Data supplied ::
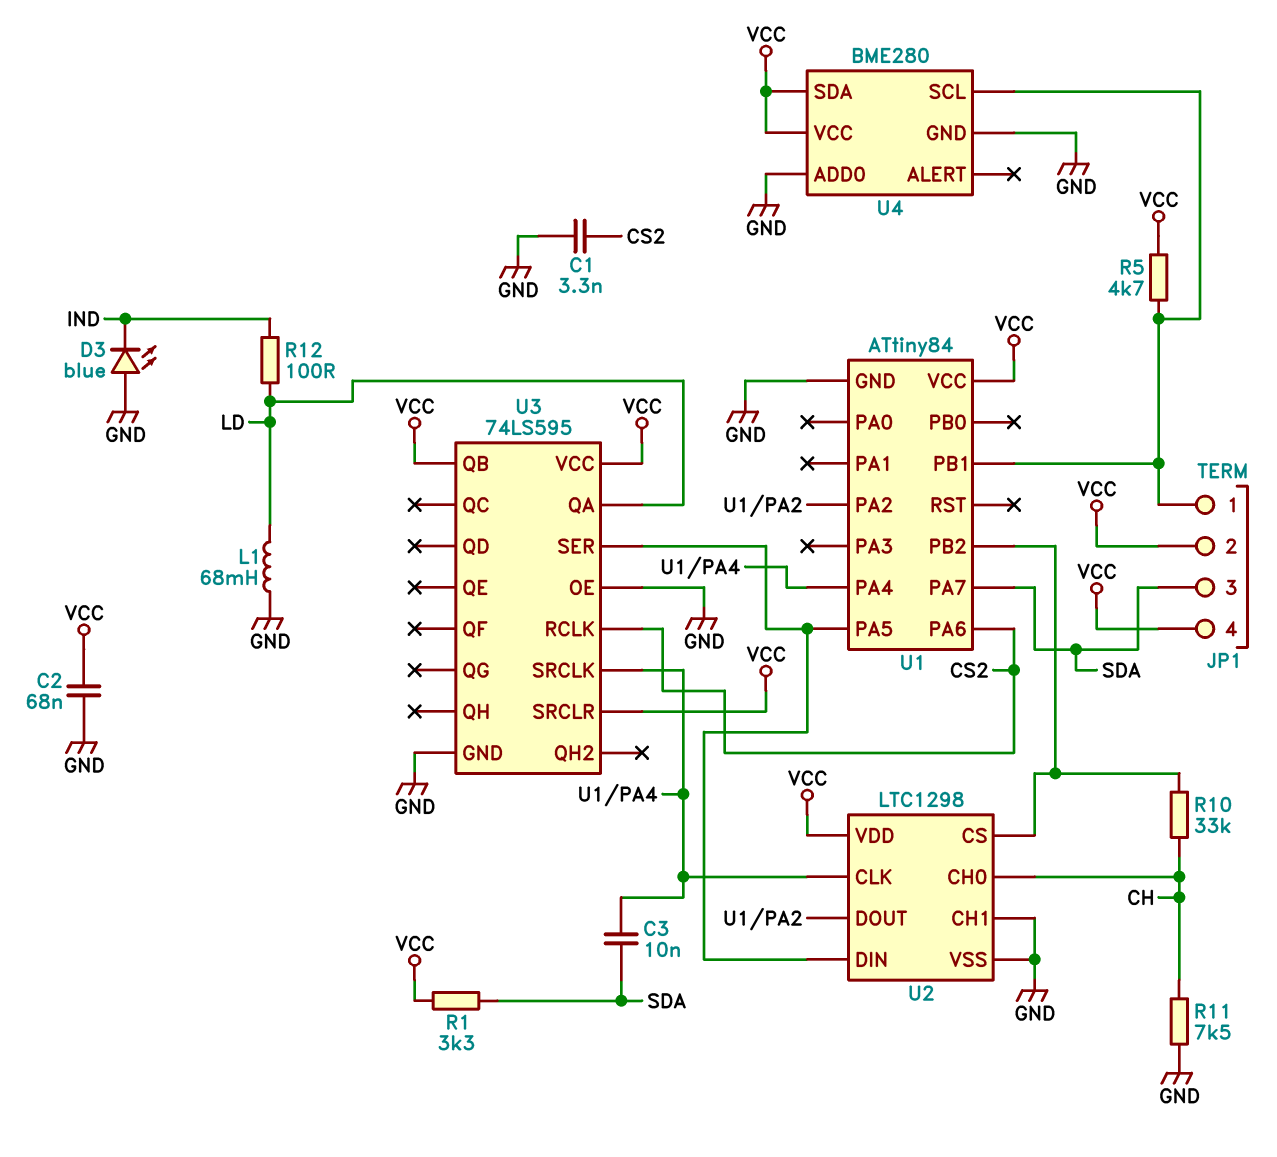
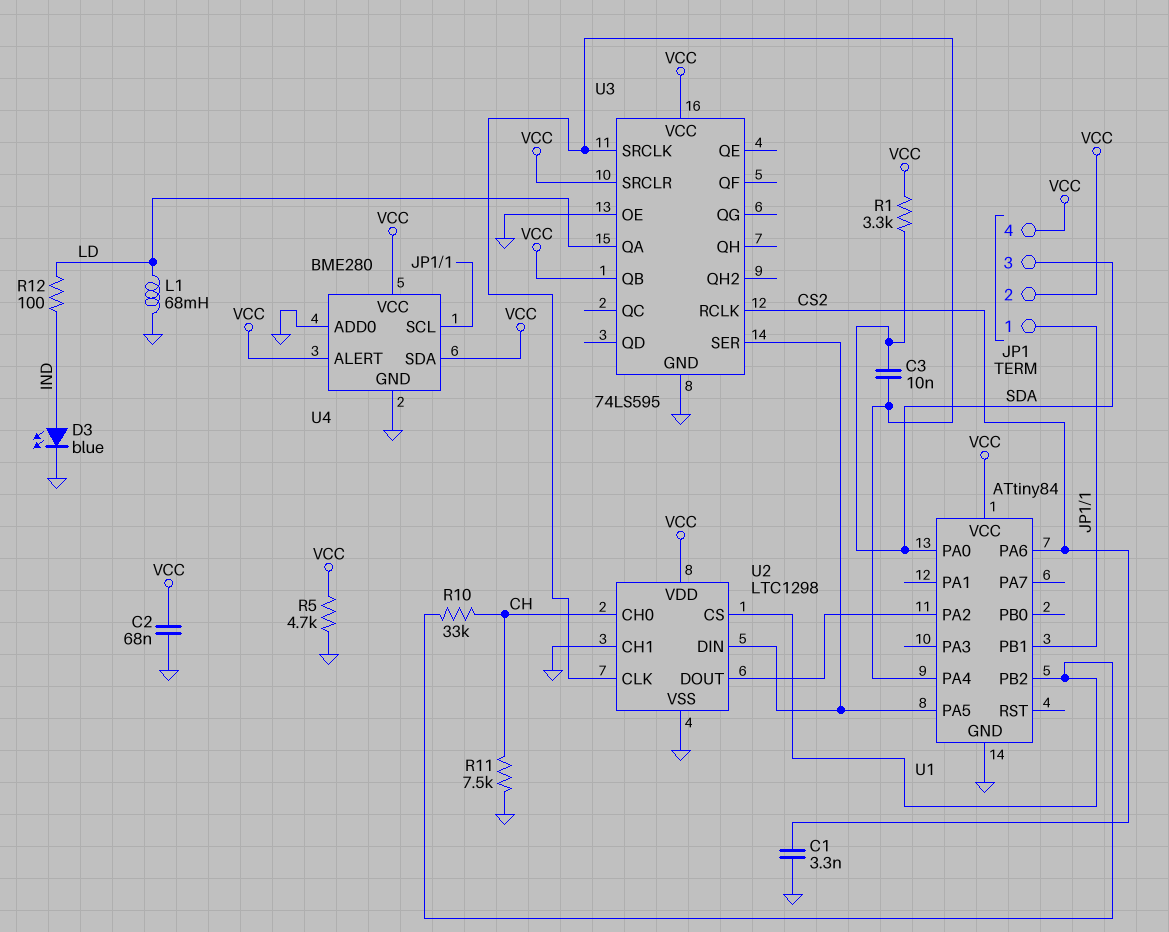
D3: LED blue (A GND, K IND) -> LED blue (A IND, K GND)
R5: 4.7k (JP1/1, VCC) -> 4.7k (GND, VCC)
U1 pin PA0: none -> SDA
U1 pin PA7: SDA -> none
U4 pin ALERT: none -> VCC

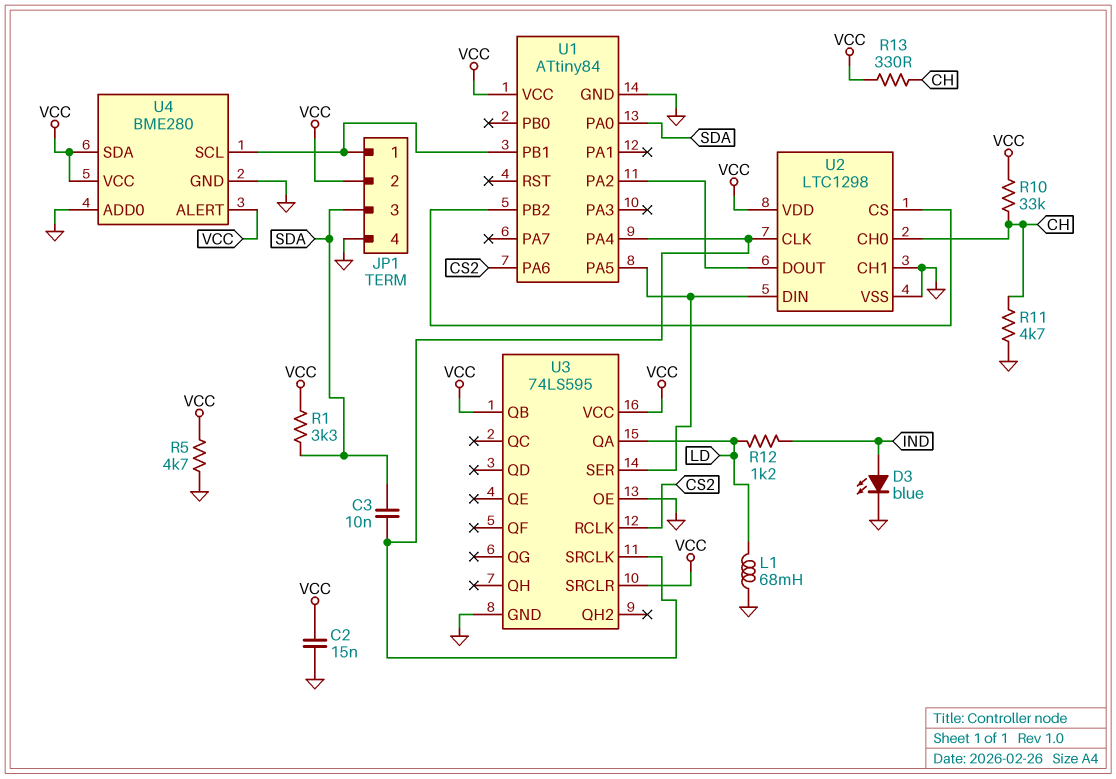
C1: 3.3nF (CS2, GND) -> none
C2: 68nF (GND, VCC) -> 15nF (GND, VCC)
JP1 pin 4: VCC -> GND
R10: 33k (CH, U1/PB2) -> 33k (CH, VCC)
R11: 7.5k (CH, GND) -> 4.7k (CH, GND)
R12: 100 (IND, LD) -> 1.2k (IND, LD)
R13: none -> 330 (CH, VCC)

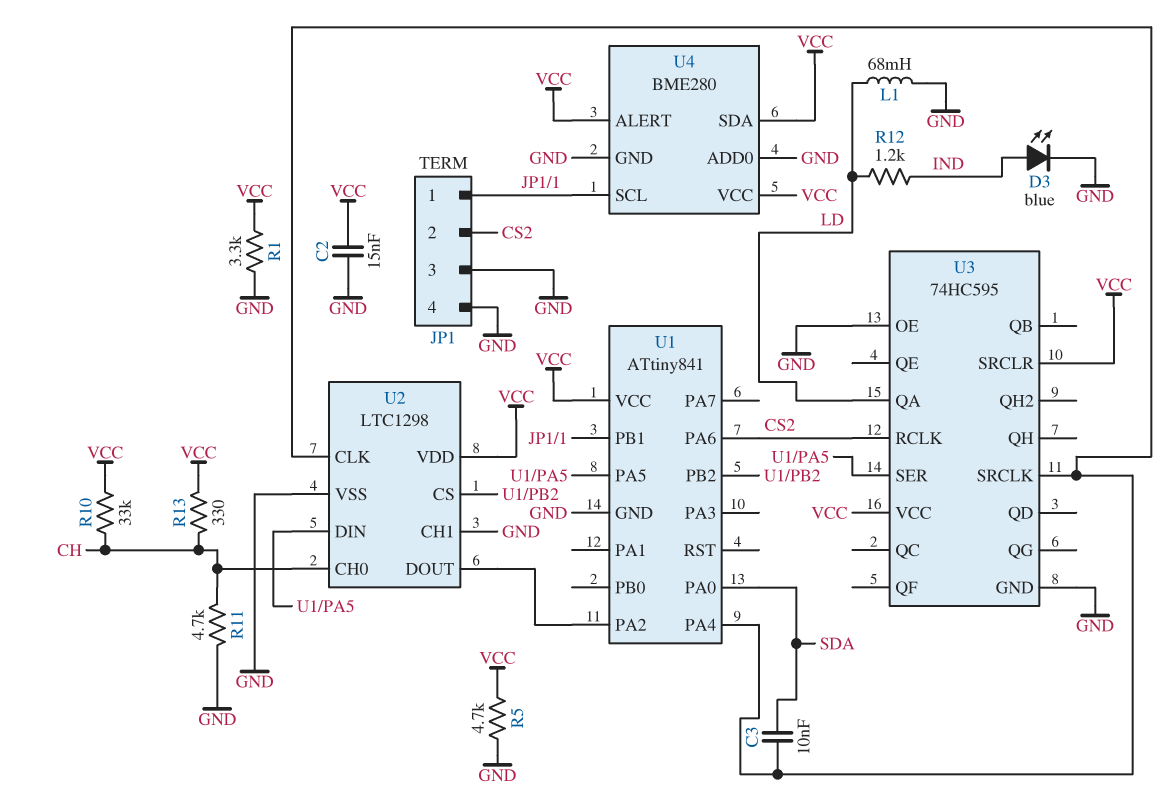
JP1 pin 2: VCC -> CS2
JP1 pin 3: SDA -> GND
R1: 3.3k (SDA, VCC) -> 3.3k (GND, VCC)
U1: ATtiny84 -> ATtiny841
U3: 74LS595 -> 74HC595
U3 pin QB: VCC -> none

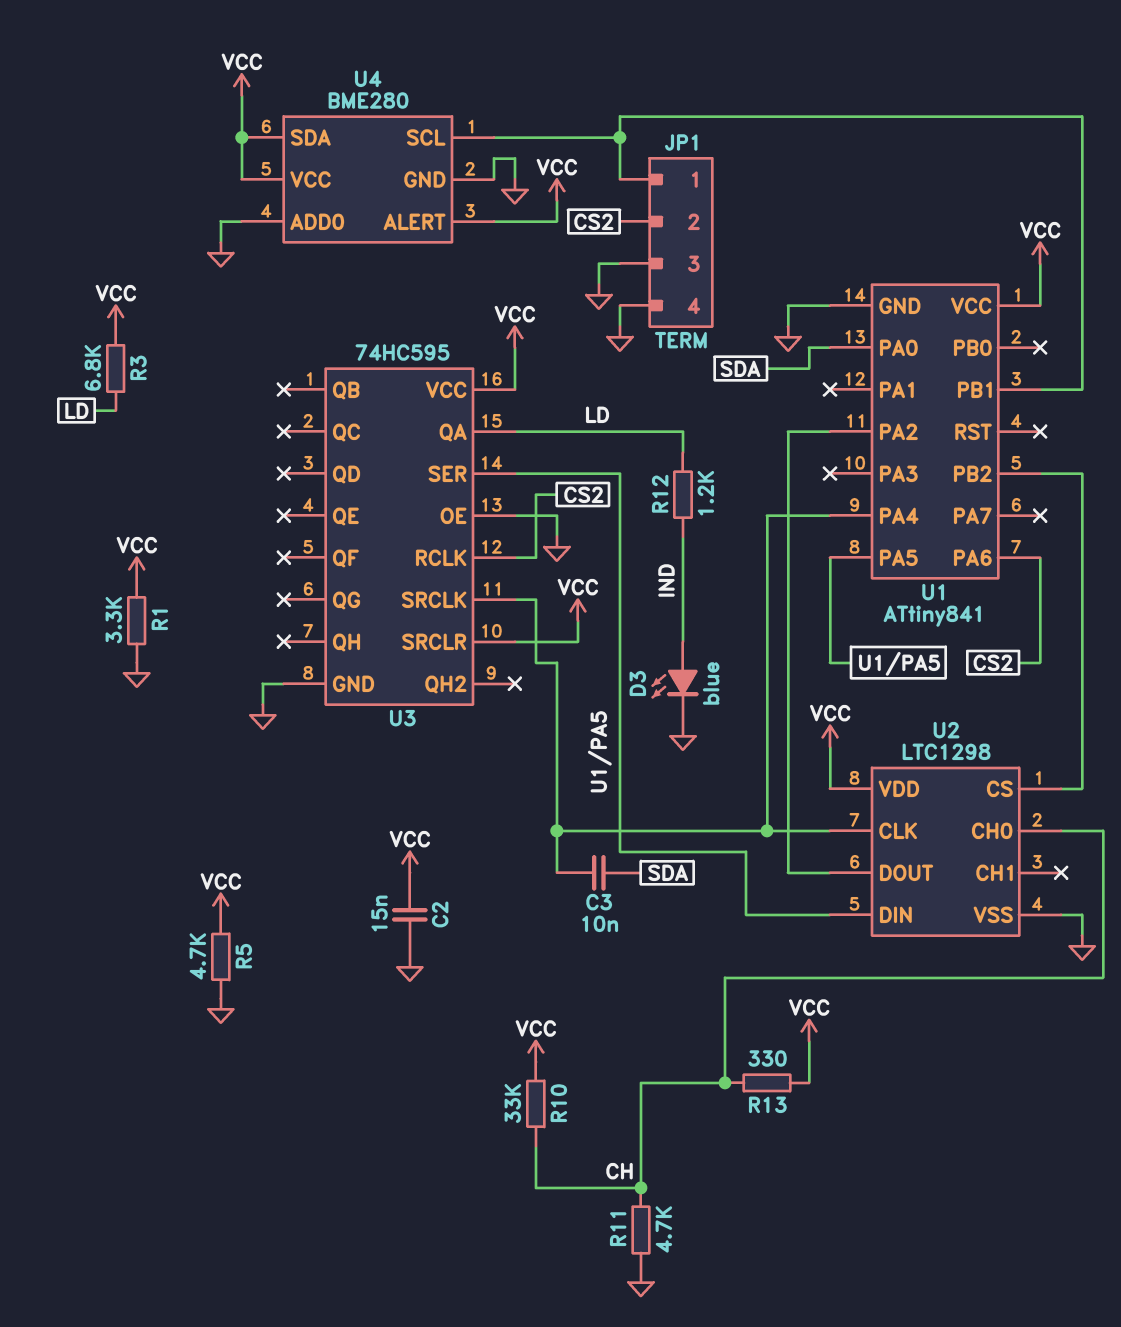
L1: 68mH (GND, LD) -> none
R3: none -> 6.8k (LD, VCC)
U2 pin CH1: GND -> none

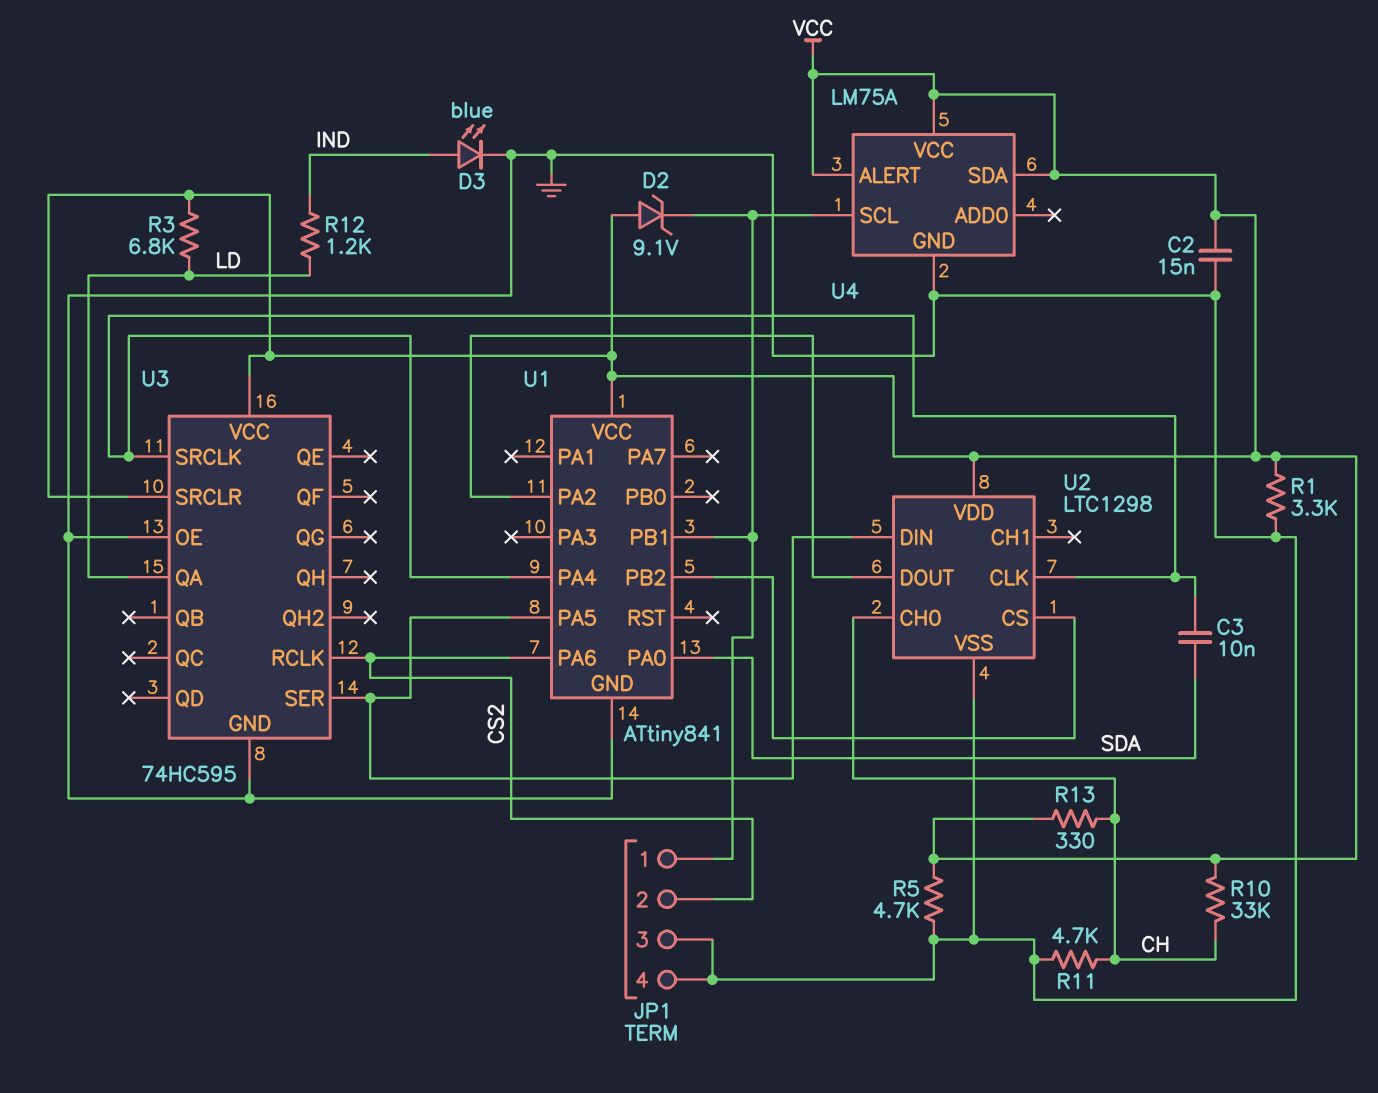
D2: none -> zener 9.1V (A VCC, K JP1/1)
U4: BME280 -> LM75A
U4 pin ADD0: GND -> none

Task prompt ::
In the data above, the stretch from the line with "C2: 68nF (GND, VCC) -> 15nF (GND, VCC)" through the line with "U3: 74LS595 -> 74HC595" is to be returned exactly, minus any pictures.

Response to the task ::
C2: 68nF (GND, VCC) -> 15nF (GND, VCC)
JP1 pin 4: VCC -> GND
R10: 33k (CH, U1/PB2) -> 33k (CH, VCC)
R11: 7.5k (CH, GND) -> 4.7k (CH, GND)
R12: 100 (IND, LD) -> 1.2k (IND, LD)
R13: none -> 330 (CH, VCC)

JP1 pin 2: VCC -> CS2
JP1 pin 3: SDA -> GND
R1: 3.3k (SDA, VCC) -> 3.3k (GND, VCC)
U1: ATtiny84 -> ATtiny841
U3: 74LS595 -> 74HC595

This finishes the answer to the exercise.